*** Begin section ***

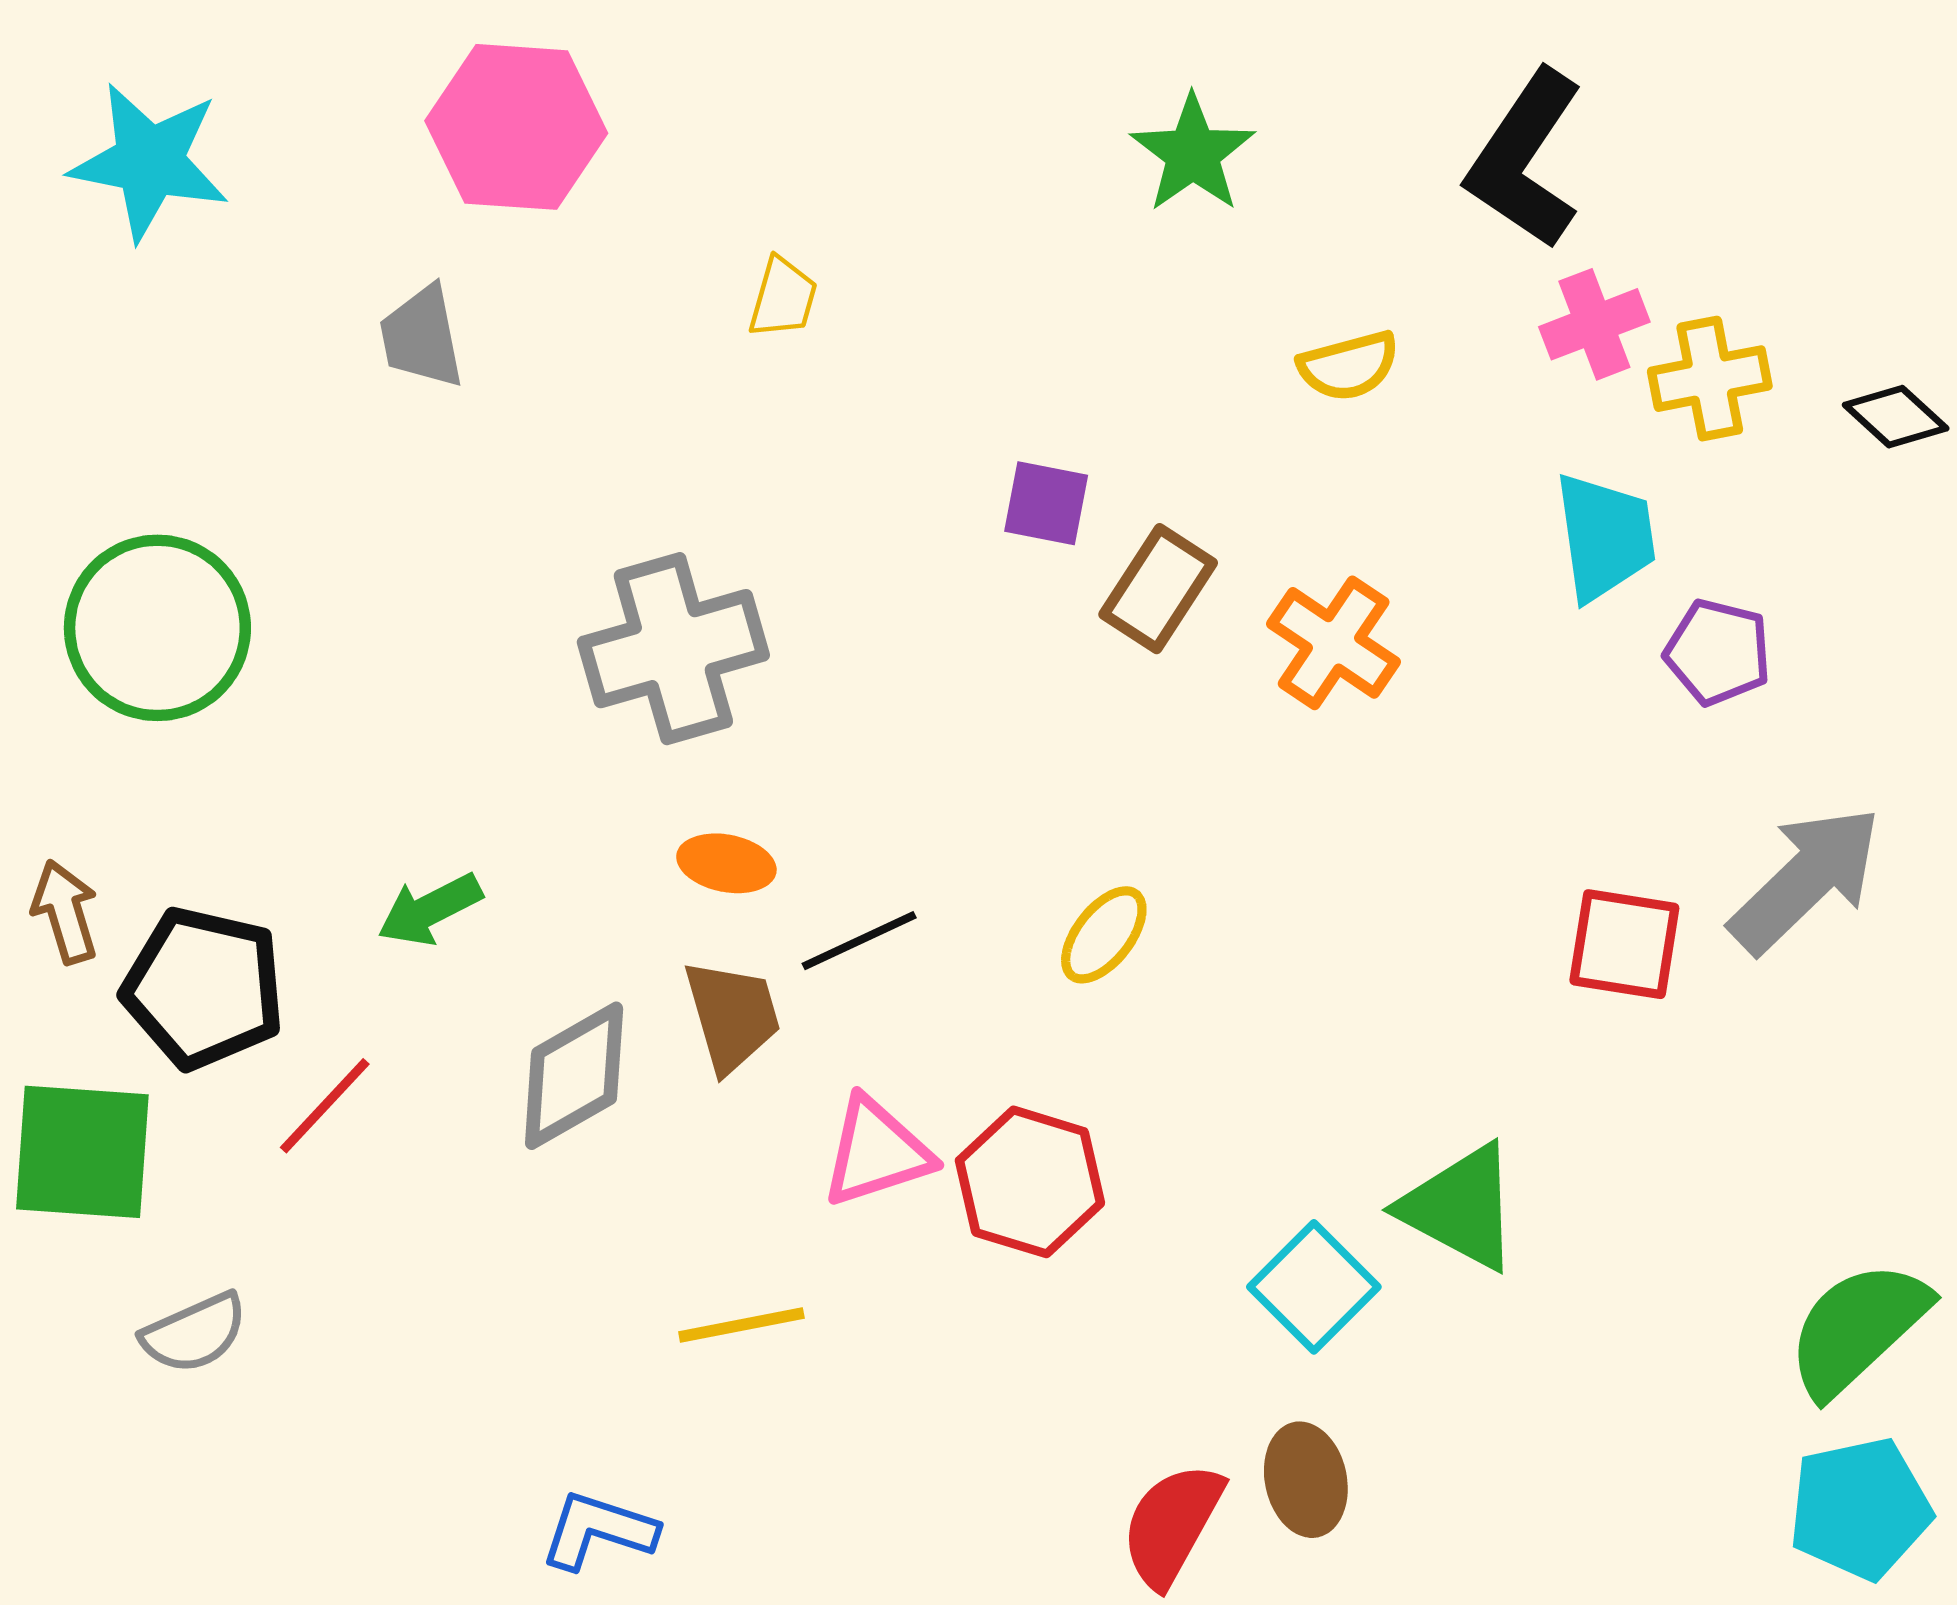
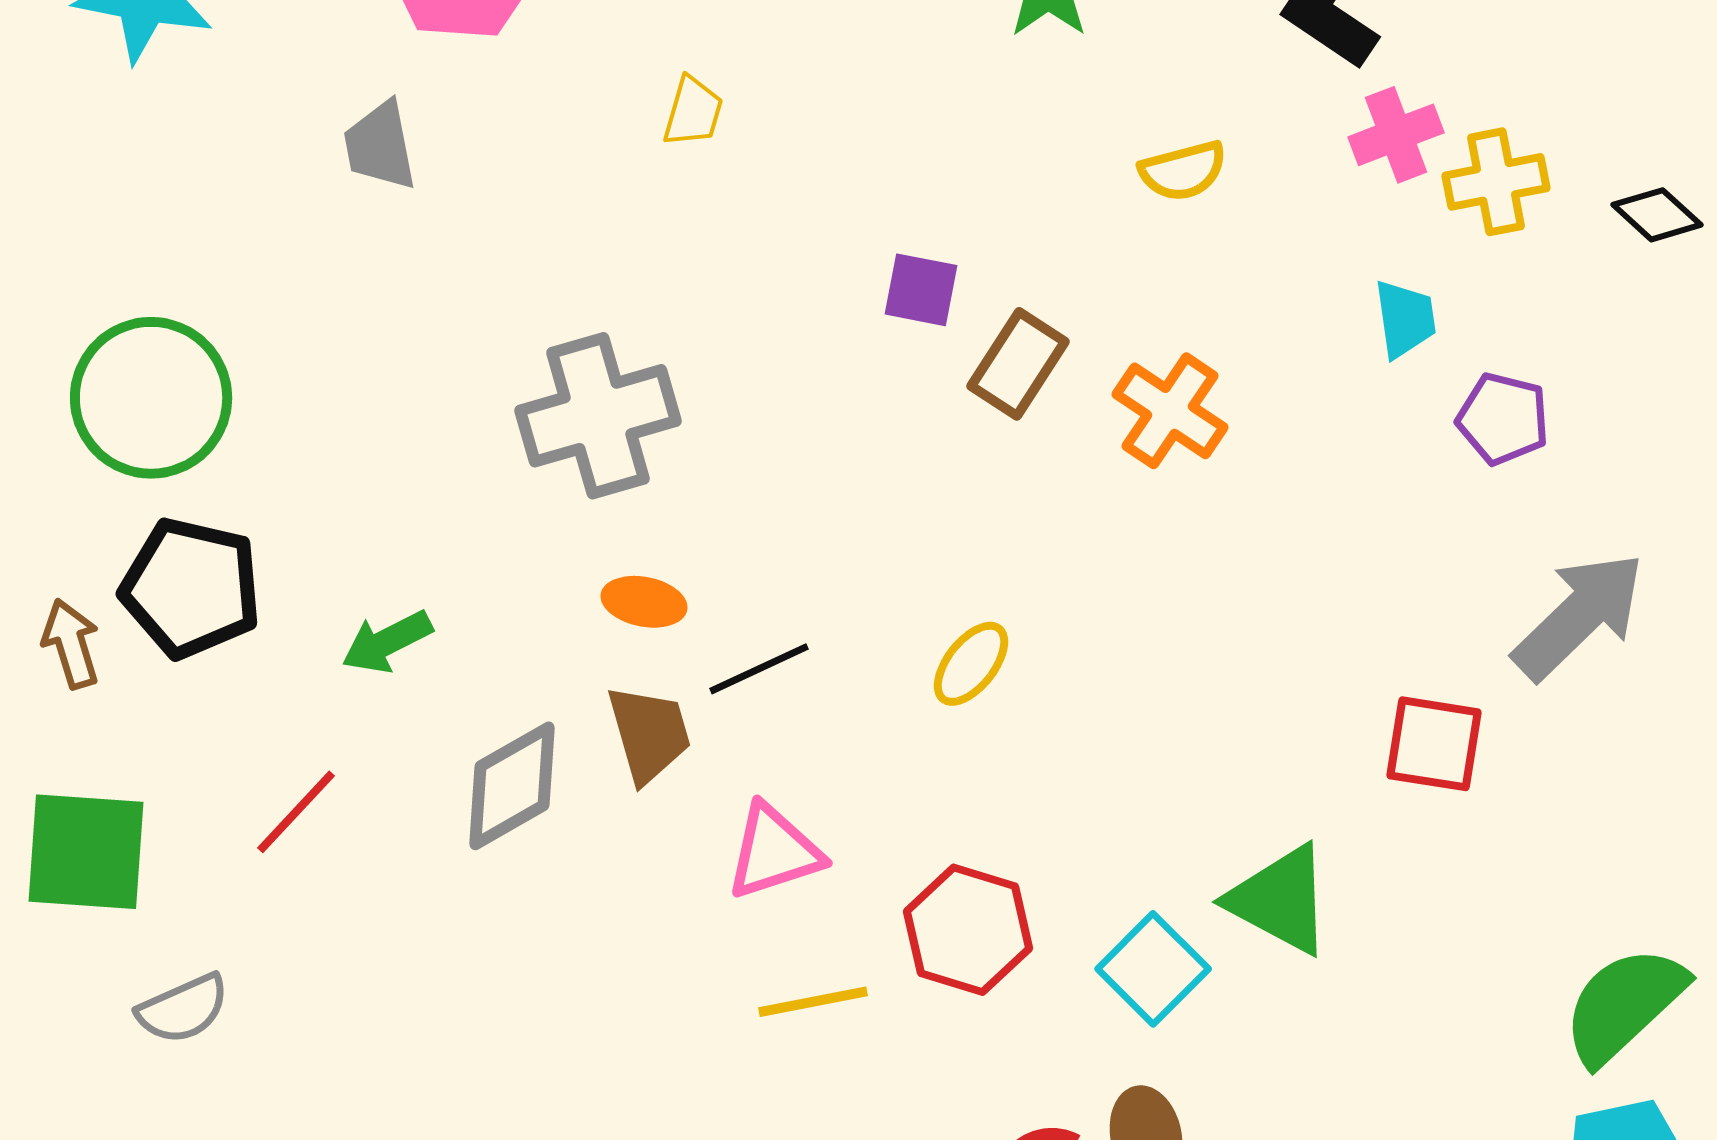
cyan trapezoid: (1605, 537) -> (1405, 319), size x0.7
red square: (1624, 944) -> (1434, 744), moved
black pentagon: (204, 988) -> (191, 588), moved
red hexagon: (1030, 1182) -> (968, 930), moved
yellow line: (741, 1325) -> (813, 1002), moved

*** End section ***

YOUR TASK -
The listing above should be transcribed word for word, with its pictures left out.

THE ANSWER -
cyan trapezoid: (1605, 537) -> (1405, 319), size x0.7
red square: (1624, 944) -> (1434, 744), moved
black pentagon: (204, 988) -> (191, 588), moved
red hexagon: (1030, 1182) -> (968, 930), moved
yellow line: (741, 1325) -> (813, 1002), moved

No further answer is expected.